▸ Required work:
Reproduce the material from the line with "moorings [1405, 781]" up to and including the line with "Wednesday (1167, 379)", renaming "coupler" to "connector" and leaving everything else unchanged.

▸ Record list:
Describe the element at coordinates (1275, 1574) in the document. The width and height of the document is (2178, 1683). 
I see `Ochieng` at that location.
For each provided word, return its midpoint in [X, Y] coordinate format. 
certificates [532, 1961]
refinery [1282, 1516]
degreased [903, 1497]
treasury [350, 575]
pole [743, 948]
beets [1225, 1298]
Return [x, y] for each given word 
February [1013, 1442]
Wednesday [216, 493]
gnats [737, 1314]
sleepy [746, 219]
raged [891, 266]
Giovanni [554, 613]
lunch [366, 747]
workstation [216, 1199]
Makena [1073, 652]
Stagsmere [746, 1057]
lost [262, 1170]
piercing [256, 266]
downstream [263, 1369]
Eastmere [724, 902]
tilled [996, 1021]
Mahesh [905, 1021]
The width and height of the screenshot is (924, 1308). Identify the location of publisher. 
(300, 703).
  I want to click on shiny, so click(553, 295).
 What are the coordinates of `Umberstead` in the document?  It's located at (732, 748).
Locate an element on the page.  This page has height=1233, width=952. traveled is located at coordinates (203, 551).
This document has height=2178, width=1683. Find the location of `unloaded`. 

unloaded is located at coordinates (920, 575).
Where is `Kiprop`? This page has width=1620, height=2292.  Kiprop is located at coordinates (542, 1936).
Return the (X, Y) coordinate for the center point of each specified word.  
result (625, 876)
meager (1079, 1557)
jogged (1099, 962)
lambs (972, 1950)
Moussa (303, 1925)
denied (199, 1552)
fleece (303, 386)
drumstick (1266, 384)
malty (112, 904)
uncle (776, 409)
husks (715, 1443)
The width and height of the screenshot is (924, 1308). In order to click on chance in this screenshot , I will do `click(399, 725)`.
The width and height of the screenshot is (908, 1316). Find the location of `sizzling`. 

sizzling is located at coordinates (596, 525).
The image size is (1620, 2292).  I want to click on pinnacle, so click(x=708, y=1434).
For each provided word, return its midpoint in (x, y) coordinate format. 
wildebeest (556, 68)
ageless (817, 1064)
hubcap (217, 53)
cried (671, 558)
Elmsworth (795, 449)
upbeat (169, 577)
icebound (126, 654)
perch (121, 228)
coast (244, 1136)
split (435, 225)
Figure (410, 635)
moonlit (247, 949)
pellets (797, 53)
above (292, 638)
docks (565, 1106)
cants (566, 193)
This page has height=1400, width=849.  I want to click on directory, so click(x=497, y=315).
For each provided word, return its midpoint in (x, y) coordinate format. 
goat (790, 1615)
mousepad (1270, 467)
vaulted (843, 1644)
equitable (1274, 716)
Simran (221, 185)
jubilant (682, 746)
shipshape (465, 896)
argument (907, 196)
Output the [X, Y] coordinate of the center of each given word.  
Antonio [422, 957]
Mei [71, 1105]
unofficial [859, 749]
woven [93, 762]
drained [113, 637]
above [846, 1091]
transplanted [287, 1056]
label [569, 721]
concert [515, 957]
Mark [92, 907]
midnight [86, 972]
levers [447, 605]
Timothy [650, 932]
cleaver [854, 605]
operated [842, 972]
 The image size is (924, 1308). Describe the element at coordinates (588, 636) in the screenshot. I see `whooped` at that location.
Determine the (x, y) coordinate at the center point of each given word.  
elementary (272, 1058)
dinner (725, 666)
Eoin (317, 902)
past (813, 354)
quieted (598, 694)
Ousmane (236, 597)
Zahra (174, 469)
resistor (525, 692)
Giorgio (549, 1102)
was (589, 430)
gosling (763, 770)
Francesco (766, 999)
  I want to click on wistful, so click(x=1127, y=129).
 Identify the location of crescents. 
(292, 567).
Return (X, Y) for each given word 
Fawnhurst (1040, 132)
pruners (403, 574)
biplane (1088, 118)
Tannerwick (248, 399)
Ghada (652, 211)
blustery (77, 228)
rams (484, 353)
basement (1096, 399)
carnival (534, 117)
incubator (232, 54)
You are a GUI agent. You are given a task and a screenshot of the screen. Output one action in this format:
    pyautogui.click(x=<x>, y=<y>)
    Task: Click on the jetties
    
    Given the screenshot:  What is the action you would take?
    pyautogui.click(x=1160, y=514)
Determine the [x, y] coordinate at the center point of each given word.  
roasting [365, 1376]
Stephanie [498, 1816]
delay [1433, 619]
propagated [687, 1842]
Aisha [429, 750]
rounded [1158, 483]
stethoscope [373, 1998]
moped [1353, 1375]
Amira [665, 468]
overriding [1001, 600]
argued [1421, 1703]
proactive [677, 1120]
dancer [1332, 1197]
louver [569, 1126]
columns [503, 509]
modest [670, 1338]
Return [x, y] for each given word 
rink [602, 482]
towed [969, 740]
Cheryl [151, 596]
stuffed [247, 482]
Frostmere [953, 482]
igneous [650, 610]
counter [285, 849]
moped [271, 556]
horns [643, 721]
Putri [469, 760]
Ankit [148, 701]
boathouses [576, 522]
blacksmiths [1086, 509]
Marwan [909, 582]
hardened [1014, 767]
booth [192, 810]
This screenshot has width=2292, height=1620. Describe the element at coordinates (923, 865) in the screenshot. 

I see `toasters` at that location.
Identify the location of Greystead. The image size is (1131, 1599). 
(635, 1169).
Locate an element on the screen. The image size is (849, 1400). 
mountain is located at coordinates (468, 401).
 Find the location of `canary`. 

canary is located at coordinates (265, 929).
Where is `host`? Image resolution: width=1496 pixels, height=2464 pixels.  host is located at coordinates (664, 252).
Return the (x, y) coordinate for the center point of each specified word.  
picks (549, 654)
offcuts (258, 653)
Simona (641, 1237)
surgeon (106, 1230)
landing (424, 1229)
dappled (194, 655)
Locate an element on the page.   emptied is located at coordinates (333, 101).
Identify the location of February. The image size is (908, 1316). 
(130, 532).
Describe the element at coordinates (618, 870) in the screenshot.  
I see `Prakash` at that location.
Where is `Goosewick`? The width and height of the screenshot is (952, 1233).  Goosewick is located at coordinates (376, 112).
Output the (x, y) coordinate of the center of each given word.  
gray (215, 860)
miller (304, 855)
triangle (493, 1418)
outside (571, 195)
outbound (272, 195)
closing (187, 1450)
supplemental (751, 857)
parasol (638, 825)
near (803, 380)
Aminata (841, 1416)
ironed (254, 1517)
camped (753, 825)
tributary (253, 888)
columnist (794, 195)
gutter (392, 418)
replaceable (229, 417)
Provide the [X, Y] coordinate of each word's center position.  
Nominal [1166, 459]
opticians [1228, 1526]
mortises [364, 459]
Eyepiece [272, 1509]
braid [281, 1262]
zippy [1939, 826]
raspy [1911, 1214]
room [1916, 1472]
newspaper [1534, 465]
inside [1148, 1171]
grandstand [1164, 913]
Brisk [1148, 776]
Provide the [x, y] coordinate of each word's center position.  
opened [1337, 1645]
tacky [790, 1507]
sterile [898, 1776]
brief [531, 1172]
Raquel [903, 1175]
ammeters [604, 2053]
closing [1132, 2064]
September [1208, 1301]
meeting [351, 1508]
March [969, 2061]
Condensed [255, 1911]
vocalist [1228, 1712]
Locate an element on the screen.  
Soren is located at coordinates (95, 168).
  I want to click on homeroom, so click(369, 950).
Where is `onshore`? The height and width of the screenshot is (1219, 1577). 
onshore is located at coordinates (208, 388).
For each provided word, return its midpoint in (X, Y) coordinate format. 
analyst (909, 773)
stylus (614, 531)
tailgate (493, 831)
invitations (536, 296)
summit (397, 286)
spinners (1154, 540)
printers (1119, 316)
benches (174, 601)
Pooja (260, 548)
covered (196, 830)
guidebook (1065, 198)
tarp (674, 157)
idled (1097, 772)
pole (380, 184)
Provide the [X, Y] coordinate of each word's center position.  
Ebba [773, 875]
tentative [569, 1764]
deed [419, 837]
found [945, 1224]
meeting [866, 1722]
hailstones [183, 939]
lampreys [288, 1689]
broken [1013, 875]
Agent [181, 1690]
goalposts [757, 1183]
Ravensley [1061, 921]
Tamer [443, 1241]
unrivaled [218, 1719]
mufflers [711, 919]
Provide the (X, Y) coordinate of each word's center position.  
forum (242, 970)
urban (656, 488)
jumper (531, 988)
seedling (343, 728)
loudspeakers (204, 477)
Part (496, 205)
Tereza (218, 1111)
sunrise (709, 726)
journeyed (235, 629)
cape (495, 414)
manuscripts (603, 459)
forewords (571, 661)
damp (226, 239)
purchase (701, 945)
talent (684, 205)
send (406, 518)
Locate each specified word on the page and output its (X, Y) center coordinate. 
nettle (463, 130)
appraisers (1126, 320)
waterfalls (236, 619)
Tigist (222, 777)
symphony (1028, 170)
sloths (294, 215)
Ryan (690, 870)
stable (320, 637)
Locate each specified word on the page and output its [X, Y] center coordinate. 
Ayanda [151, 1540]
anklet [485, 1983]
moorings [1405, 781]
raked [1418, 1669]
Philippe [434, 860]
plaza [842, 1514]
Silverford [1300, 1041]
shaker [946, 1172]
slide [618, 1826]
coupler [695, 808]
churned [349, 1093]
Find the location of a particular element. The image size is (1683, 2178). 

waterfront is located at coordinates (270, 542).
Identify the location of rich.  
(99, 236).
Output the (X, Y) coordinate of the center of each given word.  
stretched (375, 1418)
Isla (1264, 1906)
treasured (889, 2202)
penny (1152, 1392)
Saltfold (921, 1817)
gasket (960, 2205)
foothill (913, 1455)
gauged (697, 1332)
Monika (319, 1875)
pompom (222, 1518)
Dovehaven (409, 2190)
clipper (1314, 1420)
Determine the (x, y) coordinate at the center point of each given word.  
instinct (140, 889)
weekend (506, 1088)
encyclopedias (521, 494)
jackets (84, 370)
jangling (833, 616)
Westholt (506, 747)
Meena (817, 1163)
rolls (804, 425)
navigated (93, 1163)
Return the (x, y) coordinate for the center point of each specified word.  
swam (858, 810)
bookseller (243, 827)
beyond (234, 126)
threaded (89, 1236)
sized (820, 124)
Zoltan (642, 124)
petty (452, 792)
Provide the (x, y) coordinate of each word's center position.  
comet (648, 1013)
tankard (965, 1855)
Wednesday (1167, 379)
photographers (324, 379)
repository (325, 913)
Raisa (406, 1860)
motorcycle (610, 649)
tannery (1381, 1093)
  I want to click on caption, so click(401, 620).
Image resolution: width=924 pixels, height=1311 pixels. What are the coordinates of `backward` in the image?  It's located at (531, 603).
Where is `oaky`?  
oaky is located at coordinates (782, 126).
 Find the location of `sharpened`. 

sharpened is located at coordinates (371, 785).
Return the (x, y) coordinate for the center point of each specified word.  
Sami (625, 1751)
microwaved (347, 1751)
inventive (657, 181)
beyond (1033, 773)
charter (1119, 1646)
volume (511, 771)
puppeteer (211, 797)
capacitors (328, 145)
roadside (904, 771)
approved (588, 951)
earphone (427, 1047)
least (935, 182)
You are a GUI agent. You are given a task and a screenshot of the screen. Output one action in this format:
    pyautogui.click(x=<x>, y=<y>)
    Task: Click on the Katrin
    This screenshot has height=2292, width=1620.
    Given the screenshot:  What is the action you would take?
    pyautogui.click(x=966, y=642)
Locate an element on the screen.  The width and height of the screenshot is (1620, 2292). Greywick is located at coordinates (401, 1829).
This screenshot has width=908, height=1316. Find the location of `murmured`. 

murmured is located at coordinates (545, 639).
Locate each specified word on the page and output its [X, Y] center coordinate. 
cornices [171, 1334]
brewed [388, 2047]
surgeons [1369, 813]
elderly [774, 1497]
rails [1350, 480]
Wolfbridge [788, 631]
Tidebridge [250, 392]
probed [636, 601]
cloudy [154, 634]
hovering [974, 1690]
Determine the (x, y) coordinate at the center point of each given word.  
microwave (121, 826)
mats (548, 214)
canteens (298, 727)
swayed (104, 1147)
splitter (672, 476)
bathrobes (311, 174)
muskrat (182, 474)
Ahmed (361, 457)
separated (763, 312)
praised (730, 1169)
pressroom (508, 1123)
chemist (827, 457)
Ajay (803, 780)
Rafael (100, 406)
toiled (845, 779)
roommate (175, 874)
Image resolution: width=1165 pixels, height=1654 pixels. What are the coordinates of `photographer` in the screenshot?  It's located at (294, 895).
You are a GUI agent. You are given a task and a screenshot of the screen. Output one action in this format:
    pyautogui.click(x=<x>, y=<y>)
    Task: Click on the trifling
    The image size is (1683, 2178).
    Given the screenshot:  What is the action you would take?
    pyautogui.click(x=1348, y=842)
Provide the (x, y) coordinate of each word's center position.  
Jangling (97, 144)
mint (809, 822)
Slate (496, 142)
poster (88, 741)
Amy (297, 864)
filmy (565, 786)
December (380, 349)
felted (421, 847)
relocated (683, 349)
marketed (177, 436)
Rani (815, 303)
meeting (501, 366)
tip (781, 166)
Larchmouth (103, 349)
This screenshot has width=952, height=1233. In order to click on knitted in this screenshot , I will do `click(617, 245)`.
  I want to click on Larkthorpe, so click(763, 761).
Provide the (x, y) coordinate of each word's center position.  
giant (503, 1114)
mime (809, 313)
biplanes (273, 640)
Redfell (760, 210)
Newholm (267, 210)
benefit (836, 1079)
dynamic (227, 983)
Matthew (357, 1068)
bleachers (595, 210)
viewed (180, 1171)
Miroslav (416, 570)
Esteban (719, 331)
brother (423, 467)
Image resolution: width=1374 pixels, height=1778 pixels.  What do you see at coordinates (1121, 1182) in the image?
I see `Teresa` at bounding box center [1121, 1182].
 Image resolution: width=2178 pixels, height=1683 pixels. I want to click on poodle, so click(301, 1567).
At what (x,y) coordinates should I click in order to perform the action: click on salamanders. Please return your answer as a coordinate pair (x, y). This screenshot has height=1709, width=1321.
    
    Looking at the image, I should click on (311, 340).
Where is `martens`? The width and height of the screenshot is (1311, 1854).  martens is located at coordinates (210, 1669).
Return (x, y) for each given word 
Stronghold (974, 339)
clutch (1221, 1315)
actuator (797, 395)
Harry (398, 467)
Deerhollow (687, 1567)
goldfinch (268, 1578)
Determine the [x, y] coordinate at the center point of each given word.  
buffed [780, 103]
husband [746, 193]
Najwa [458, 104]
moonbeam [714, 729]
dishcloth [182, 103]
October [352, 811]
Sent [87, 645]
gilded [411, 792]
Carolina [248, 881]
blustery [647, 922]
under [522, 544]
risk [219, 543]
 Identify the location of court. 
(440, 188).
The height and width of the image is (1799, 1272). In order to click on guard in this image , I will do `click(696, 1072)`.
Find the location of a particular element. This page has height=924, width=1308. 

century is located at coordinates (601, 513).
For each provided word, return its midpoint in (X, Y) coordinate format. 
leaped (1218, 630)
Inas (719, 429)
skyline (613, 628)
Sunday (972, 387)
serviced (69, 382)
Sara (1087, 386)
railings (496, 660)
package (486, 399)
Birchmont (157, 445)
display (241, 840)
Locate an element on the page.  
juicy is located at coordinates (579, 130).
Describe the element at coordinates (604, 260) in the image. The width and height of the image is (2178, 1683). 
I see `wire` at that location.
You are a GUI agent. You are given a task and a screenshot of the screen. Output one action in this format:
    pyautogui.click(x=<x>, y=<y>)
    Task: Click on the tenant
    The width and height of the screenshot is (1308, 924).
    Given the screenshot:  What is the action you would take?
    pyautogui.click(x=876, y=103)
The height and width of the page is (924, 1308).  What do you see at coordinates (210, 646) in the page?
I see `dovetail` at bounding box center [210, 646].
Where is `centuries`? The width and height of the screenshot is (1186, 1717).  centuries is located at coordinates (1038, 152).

▸ Output below:
moorings [1405, 781]
raked [1418, 1669]
Philippe [434, 860]
plaza [842, 1514]
Silverford [1300, 1041]
shaker [946, 1172]
slide [618, 1826]
connector [695, 808]
churned [349, 1093]
Find the location of a particular element. The image size is (1683, 2178). 

waterfront is located at coordinates (270, 542).
Identify the location of rich.  
(99, 236).
Output the (X, Y) coordinate of the center of each given word.  
stretched (375, 1418)
Isla (1264, 1906)
treasured (889, 2202)
penny (1152, 1392)
Saltfold (921, 1817)
gasket (960, 2205)
foothill (913, 1455)
gauged (697, 1332)
Monika (319, 1875)
pompom (222, 1518)
Dovehaven (409, 2190)
clipper (1314, 1420)
Determine the (x, y) coordinate at the center point of each given word.  
instinct (140, 889)
weekend (506, 1088)
encyclopedias (521, 494)
jackets (84, 370)
jangling (833, 616)
Westholt (506, 747)
Meena (817, 1163)
rolls (804, 425)
navigated (93, 1163)
Return the (x, y) coordinate for the center point of each specified word.  
swam (858, 810)
bookseller (243, 827)
beyond (234, 126)
threaded (89, 1236)
sized (820, 124)
Zoltan (642, 124)
petty (452, 792)
Provide the (x, y) coordinate of each word's center position.  
comet (648, 1013)
tankard (965, 1855)
Wednesday (1167, 379)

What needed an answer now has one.